[Material for this exercise — start]

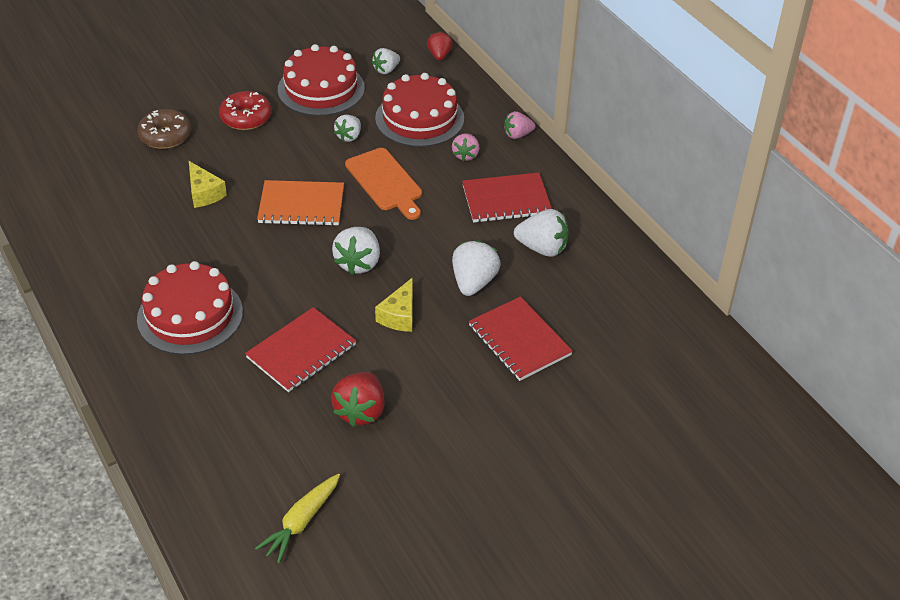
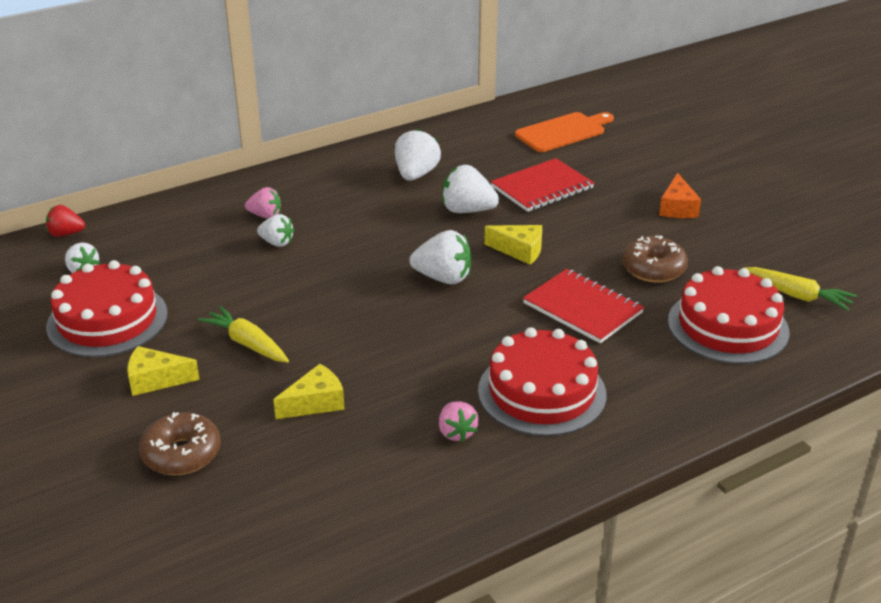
camera: 90 degrees left, 10 degrees down
red donut [219,91,272,130] -> yellow cheese [127,346,200,396]
orange notebook [257,180,344,226] -> none
red strawberry [331,372,385,427] -> brown donut [622,236,688,283]
white strawberry [334,115,361,142] -> white strawberry moved to [257,214,294,247]
orange cutting board [345,148,422,220] -> orange cutting board moved to [515,112,614,152]
red cake [375,73,464,147] -> red cake moved to [668,266,789,364]
red notebook [462,173,552,223] -> none
pink strawberry [504,111,535,139] -> pink strawberry moved to [439,401,479,442]
none -> yellow carrot [198,306,289,362]
none -> orange cheese [659,173,701,218]

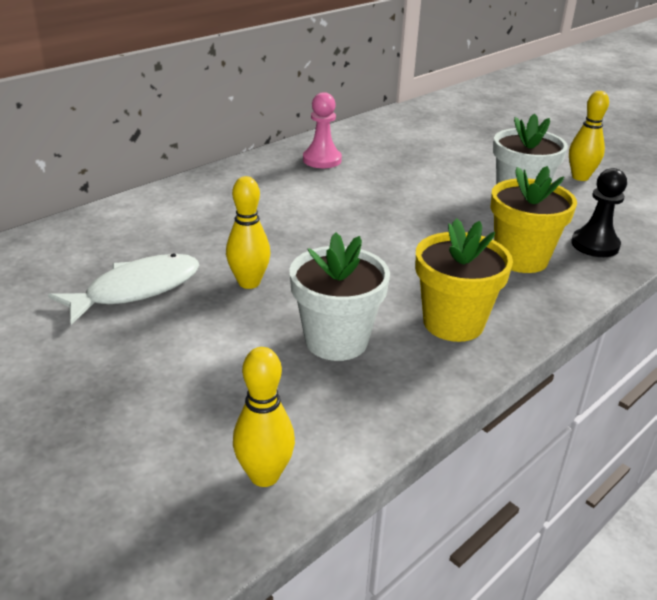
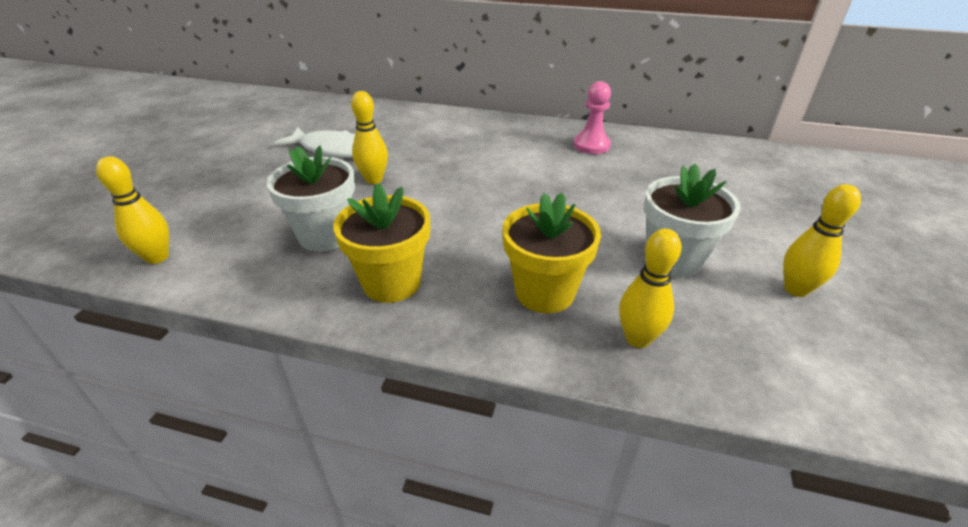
camera: 60 degrees right, 5 degrees up
black pawn [571,168,627,257] -> yellow bowling pin [619,229,682,348]

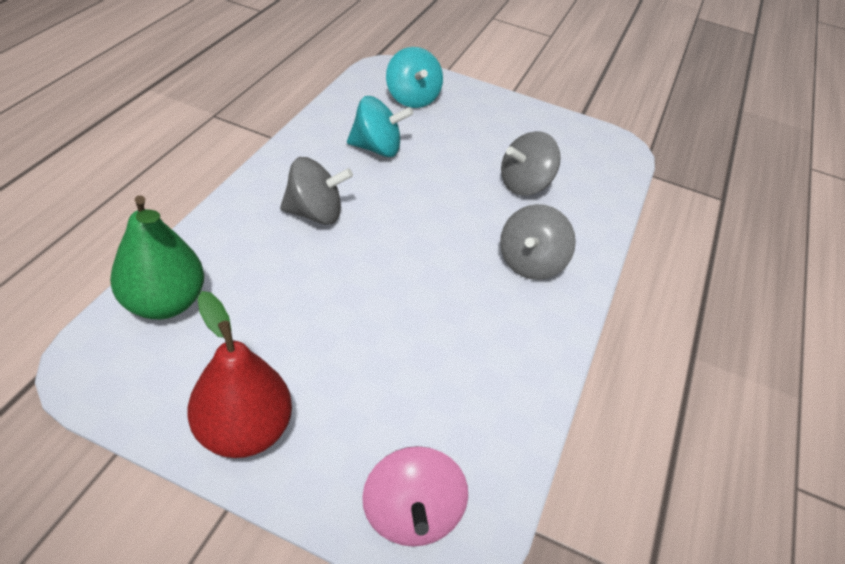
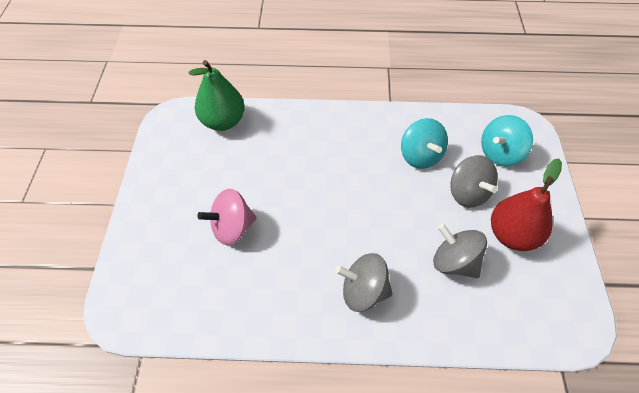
camera: 75 degrees right, 10 degrees up
red pear [187,291,292,458] -> red pear moved to [491,159,562,251]
grey spinning top [280,157,353,225] -> grey spinning top moved to [450,155,498,208]
pink spinning top [362,446,468,547] -> pink spinning top moved to [197,189,257,245]

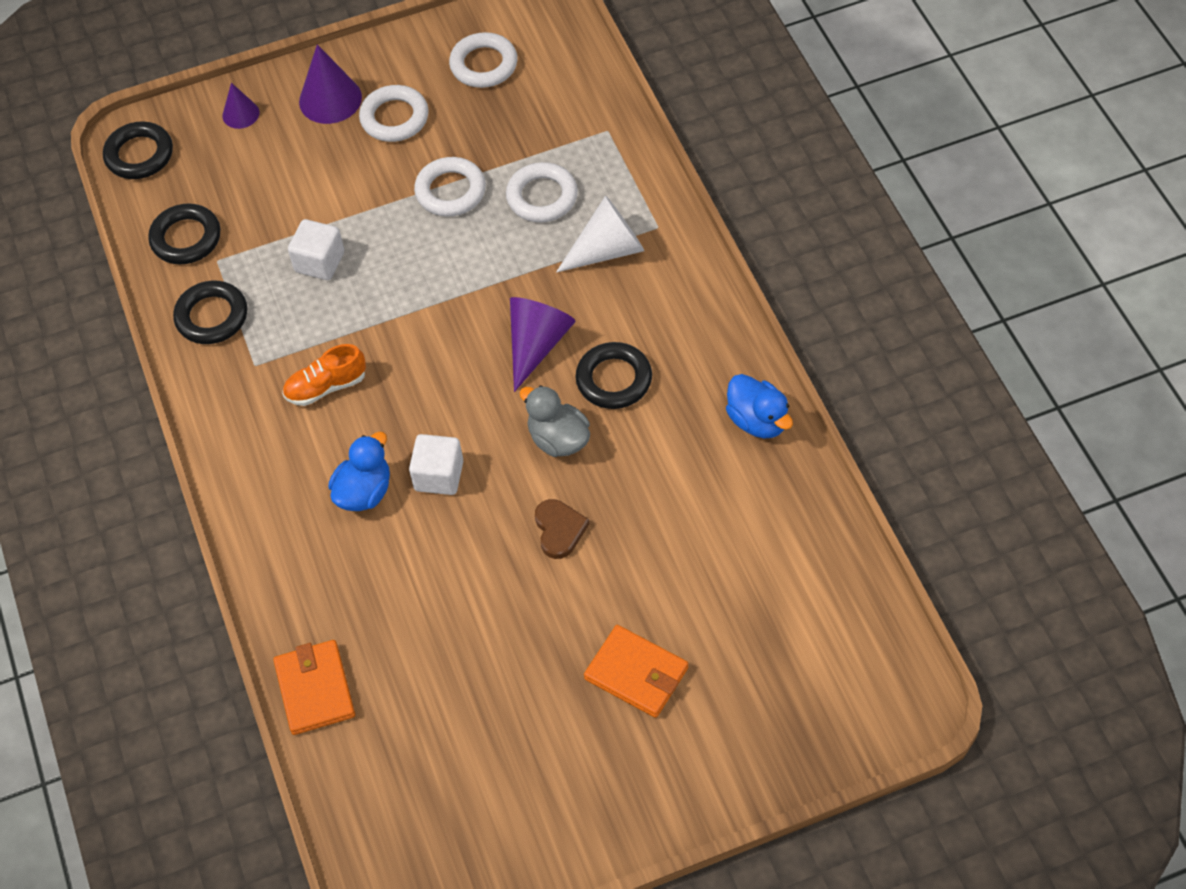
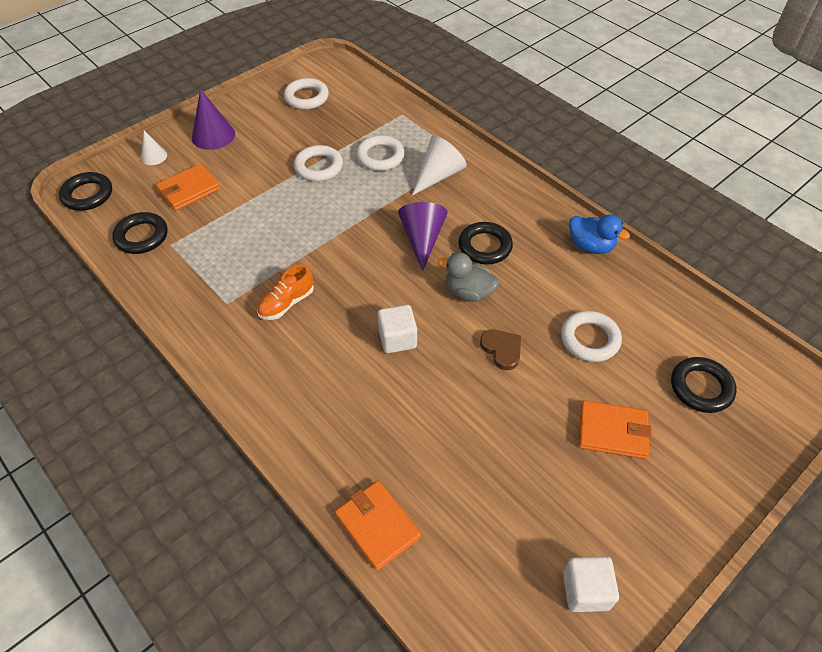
camera: 25 degrees left, 5 degrees down
black ring [173,281,247,344] -> black ring moved to [671,357,737,413]
purple cone [222,83,259,129] -> white cone [141,130,167,165]
white cube [288,219,344,280] -> white cube moved to [563,556,619,612]
blue duck [328,432,390,511] -> none
white ring [359,85,429,142] -> white ring moved to [561,311,622,362]
none -> orange wallet [156,164,221,210]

[Material for this exercise — finish]

• [Task instructions]:
Exact reproduction of the entries above is required, with pictures excluded.

• [Answer to this problem]:
camera: 90 degrees left, 10 degrees down
red donut [219,91,272,130] -> yellow cheese [127,346,200,396]
orange notebook [257,180,344,226] -> none
red strawberry [331,372,385,427] -> brown donut [622,236,688,283]
white strawberry [334,115,361,142] -> white strawberry moved to [257,214,294,247]
orange cutting board [345,148,422,220] -> orange cutting board moved to [515,112,614,152]
red cake [375,73,464,147] -> red cake moved to [668,266,789,364]
red notebook [462,173,552,223] -> none
pink strawberry [504,111,535,139] -> pink strawberry moved to [439,401,479,442]
none -> yellow carrot [198,306,289,362]
none -> orange cheese [659,173,701,218]

camera: 60 degrees right, 5 degrees up
black pawn [571,168,627,257] -> yellow bowling pin [619,229,682,348]

camera: 75 degrees right, 10 degrees up
red pear [187,291,292,458] -> red pear moved to [491,159,562,251]
grey spinning top [280,157,353,225] -> grey spinning top moved to [450,155,498,208]
pink spinning top [362,446,468,547] -> pink spinning top moved to [197,189,257,245]

camera: 25 degrees left, 5 degrees down
black ring [173,281,247,344] -> black ring moved to [671,357,737,413]
purple cone [222,83,259,129] -> white cone [141,130,167,165]
white cube [288,219,344,280] -> white cube moved to [563,556,619,612]
blue duck [328,432,390,511] -> none
white ring [359,85,429,142] -> white ring moved to [561,311,622,362]
none -> orange wallet [156,164,221,210]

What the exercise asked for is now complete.